• Given data:
►

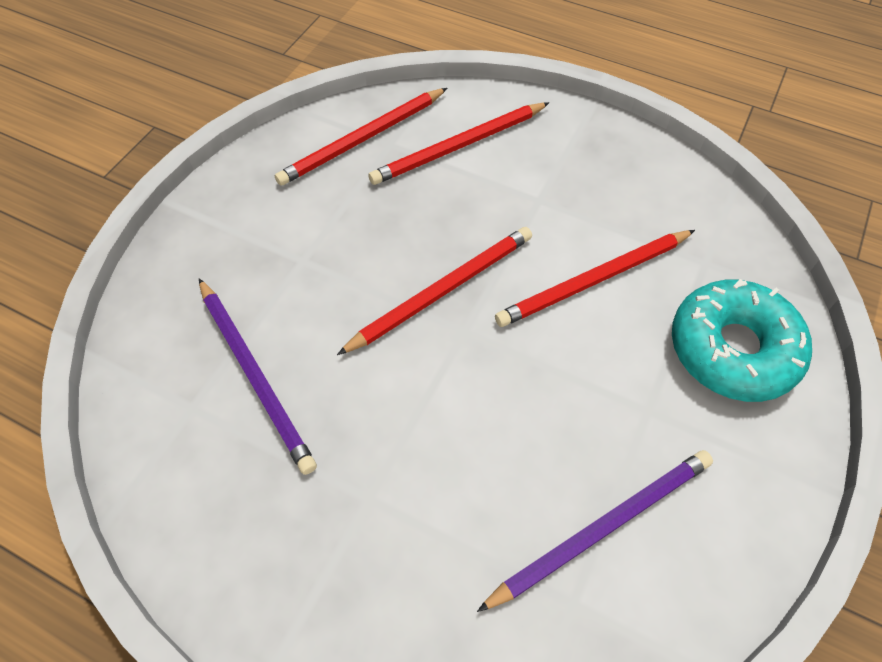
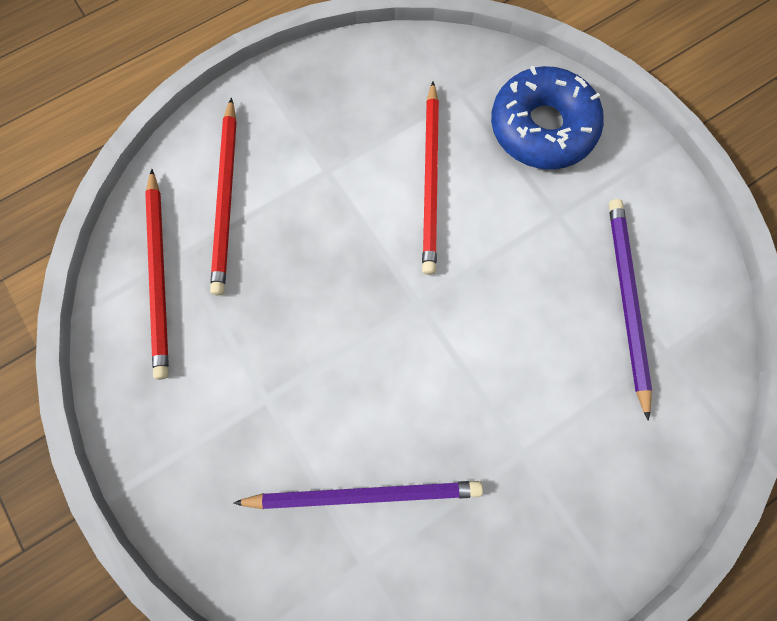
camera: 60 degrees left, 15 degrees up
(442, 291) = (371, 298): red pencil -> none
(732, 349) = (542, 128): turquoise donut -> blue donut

◄
►

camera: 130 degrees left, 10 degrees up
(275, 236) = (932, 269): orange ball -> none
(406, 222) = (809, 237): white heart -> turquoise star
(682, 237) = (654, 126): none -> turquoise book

◄

• Instructions for the task: Using the data above, repeat exactly the lines that begin at the line with "camera: 60 degrees left, 15 degrees up" and end at the line with "(732, 349) = (542, 128): turquoise", both ends included.

• Task output:
camera: 60 degrees left, 15 degrees up
(442, 291) = (371, 298): red pencil -> none
(732, 349) = (542, 128): turquoise donut -> blue donut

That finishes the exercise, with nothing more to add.